• **WHAT YOU HAVE TO DO**: In the entries below, which lines run from the one with "TFT: ILI9341 -> ST7789" through the one with "TFT pin SCK: D18 -> VN"? Repeat exactly those, both included, and no pictures.
EXERCISE MATERIALS: Begin
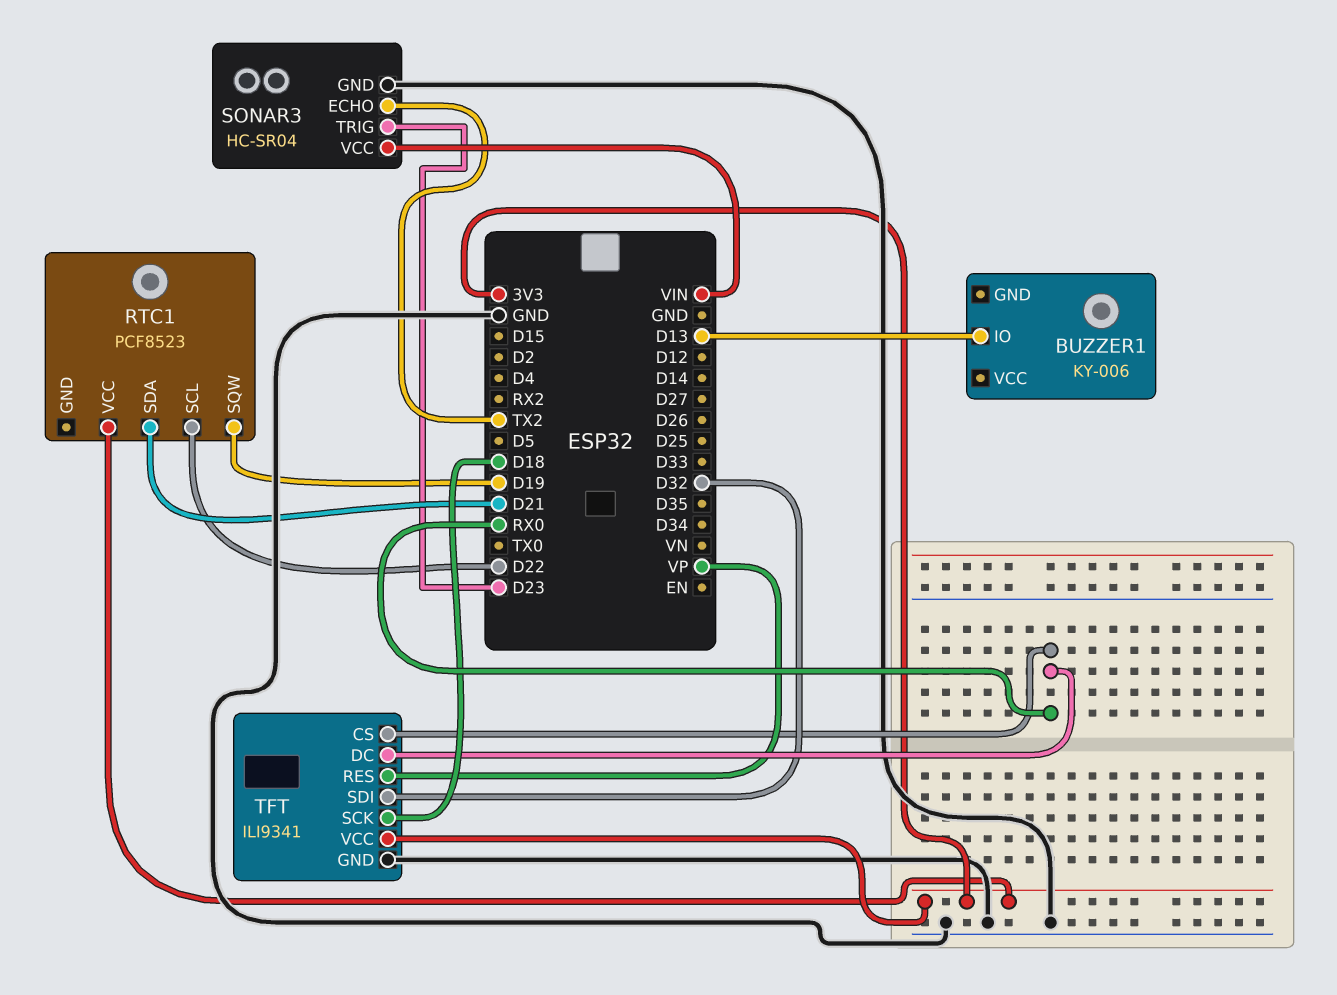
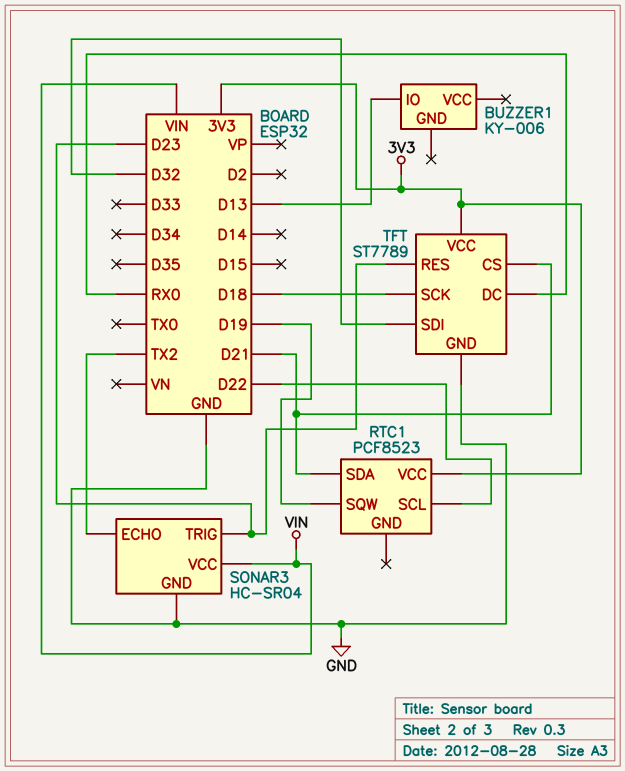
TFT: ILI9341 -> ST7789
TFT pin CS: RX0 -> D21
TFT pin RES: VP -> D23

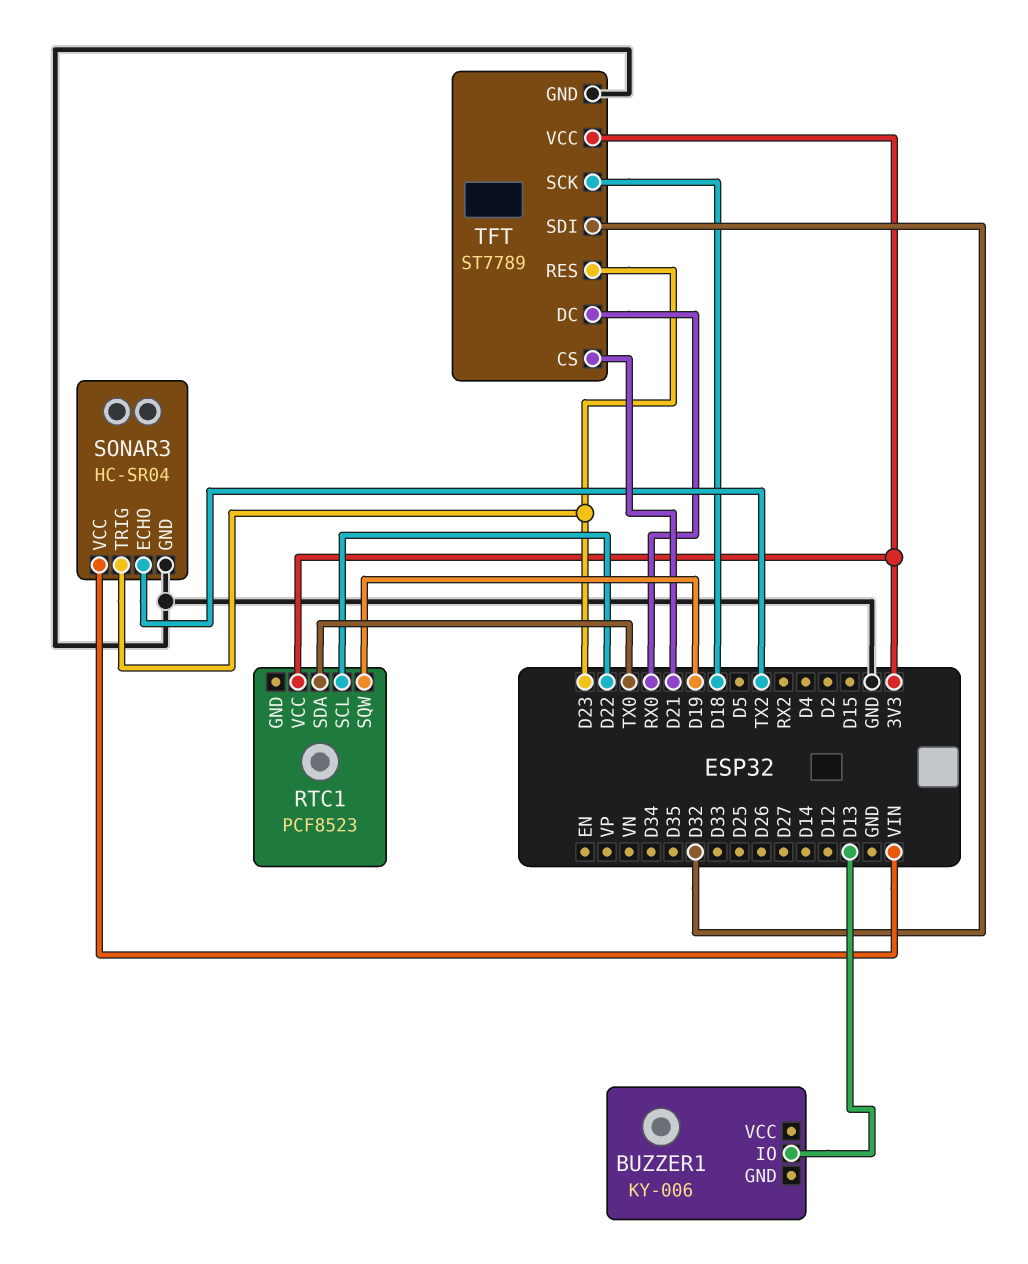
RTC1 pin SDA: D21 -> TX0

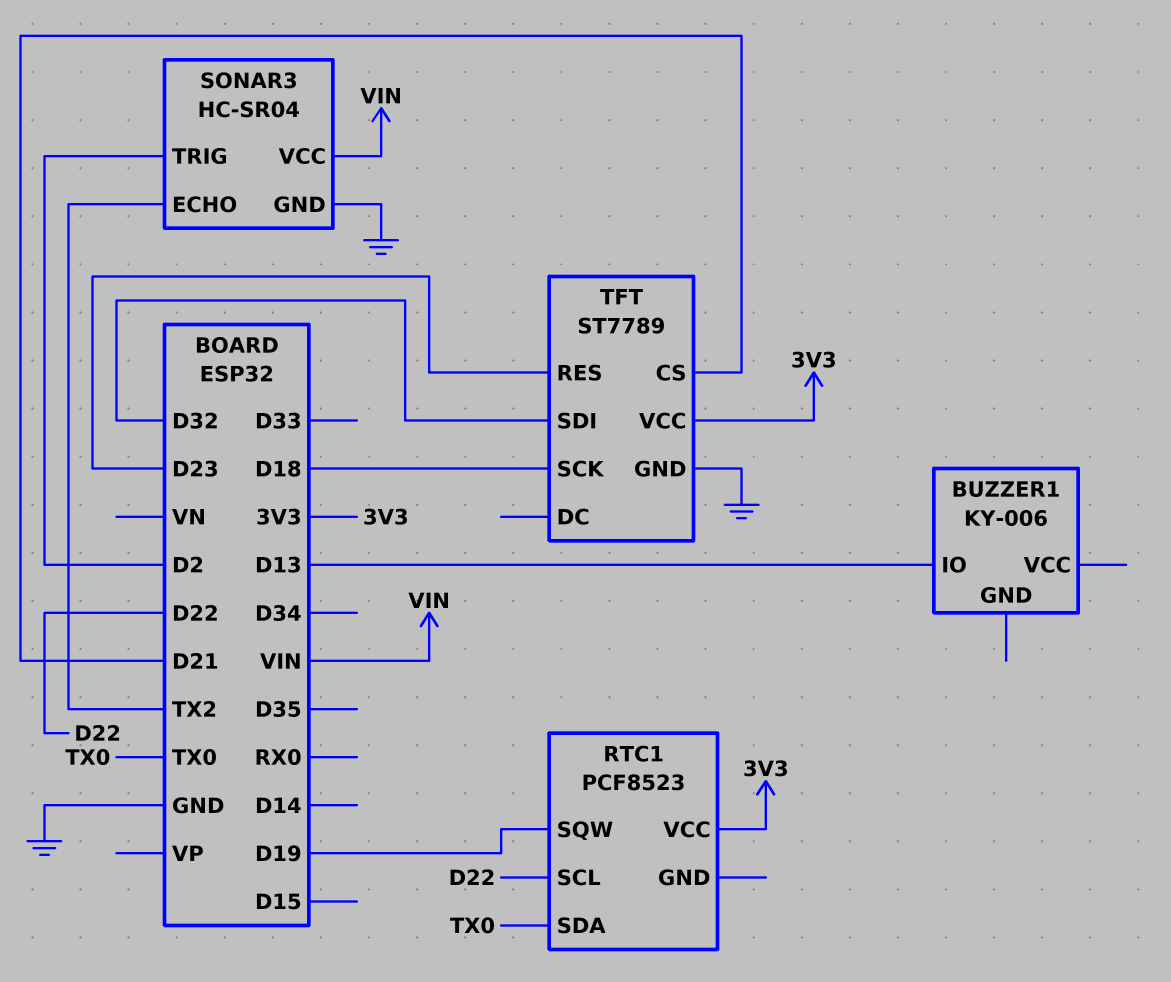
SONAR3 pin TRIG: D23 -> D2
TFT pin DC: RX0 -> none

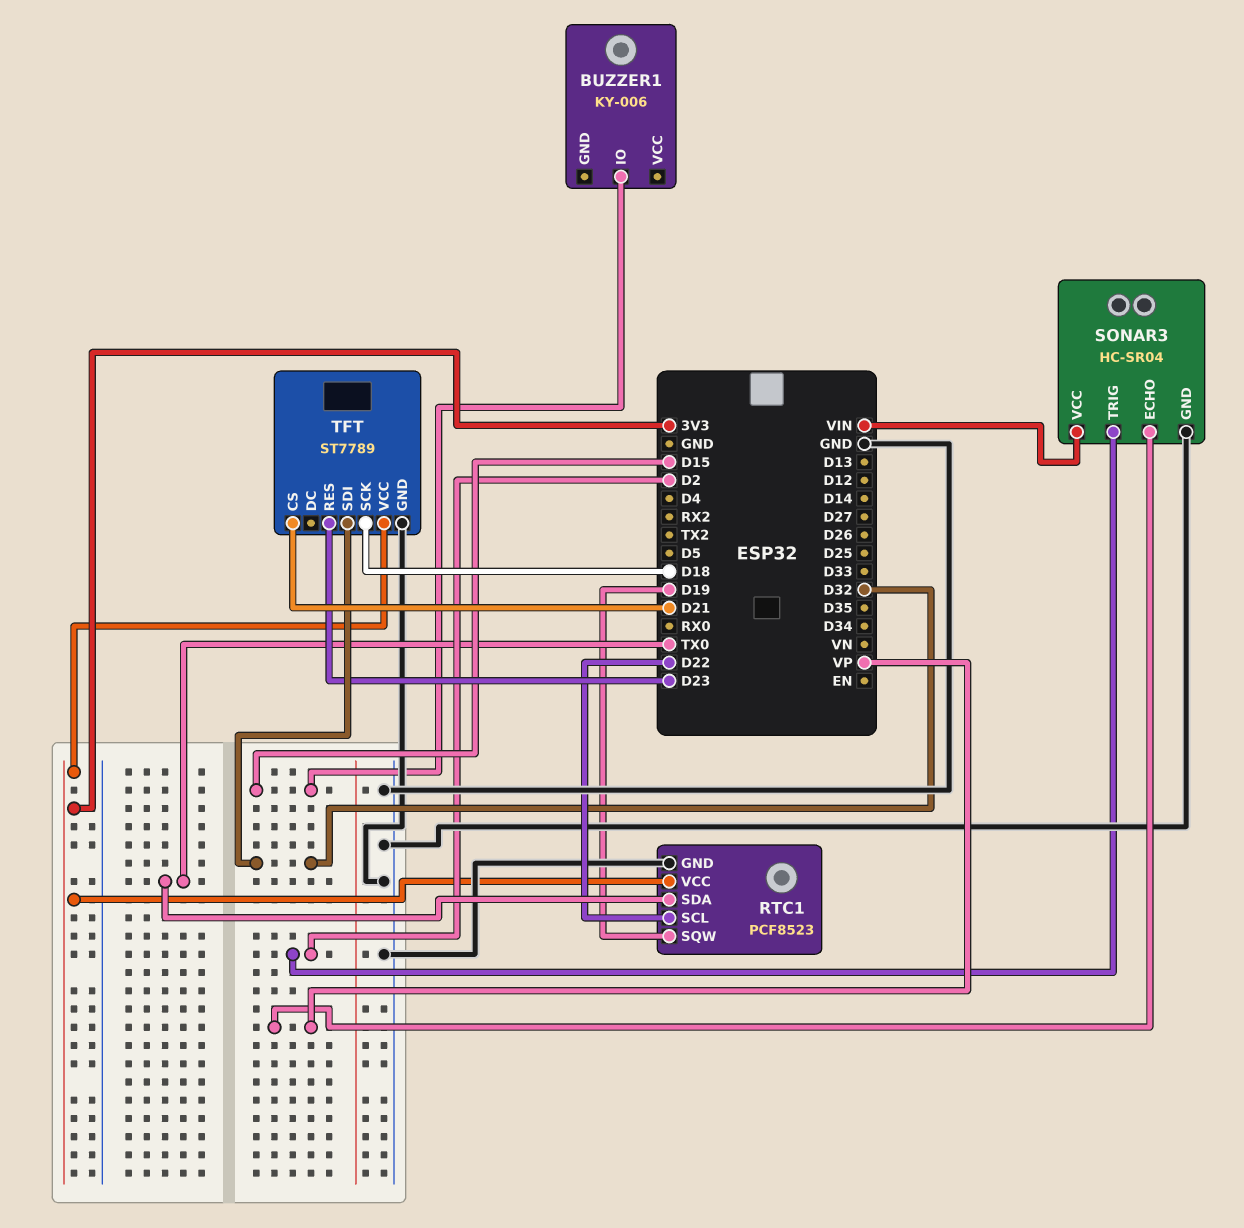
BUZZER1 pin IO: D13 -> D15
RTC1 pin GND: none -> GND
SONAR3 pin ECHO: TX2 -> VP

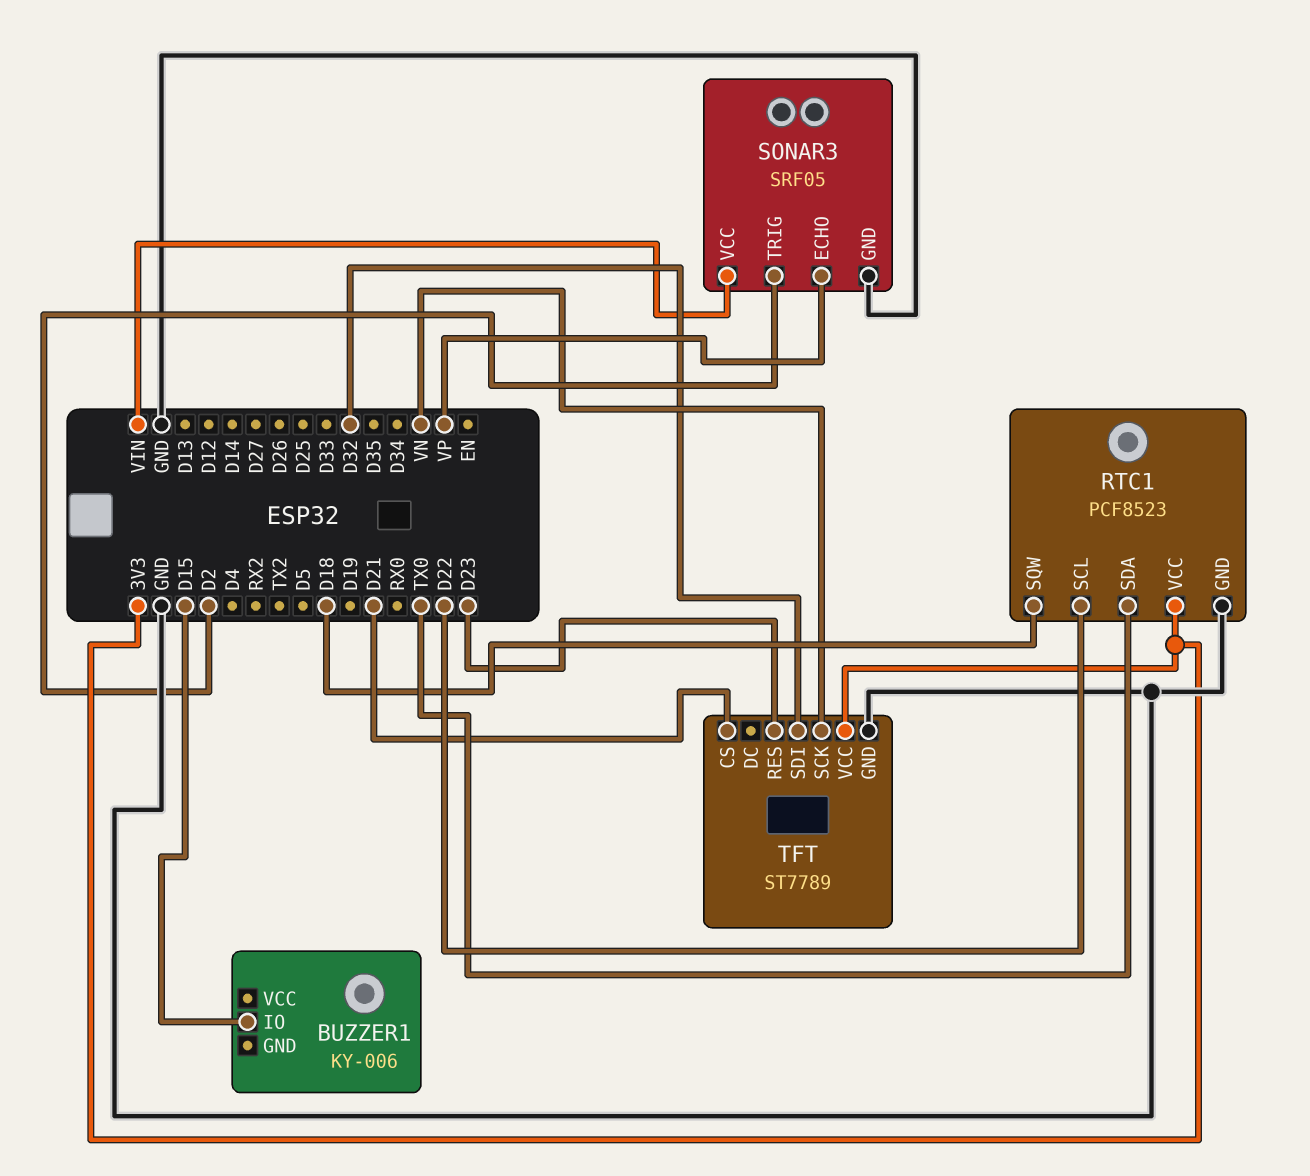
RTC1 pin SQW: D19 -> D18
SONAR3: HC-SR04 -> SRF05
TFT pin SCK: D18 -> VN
EXERCISE MATERIALS: End
EXERCISE MATERIALS: Begin
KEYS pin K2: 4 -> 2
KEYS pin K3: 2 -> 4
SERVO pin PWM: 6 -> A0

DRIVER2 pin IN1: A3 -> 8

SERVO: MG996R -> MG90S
EXERCISE MATERIALS: End
• **TASK SOLUTION**:
TFT: ILI9341 -> ST7789
TFT pin CS: RX0 -> D21
TFT pin RES: VP -> D23

RTC1 pin SDA: D21 -> TX0

SONAR3 pin TRIG: D23 -> D2
TFT pin DC: RX0 -> none

BUZZER1 pin IO: D13 -> D15
RTC1 pin GND: none -> GND
SONAR3 pin ECHO: TX2 -> VP

RTC1 pin SQW: D19 -> D18
SONAR3: HC-SR04 -> SRF05
TFT pin SCK: D18 -> VN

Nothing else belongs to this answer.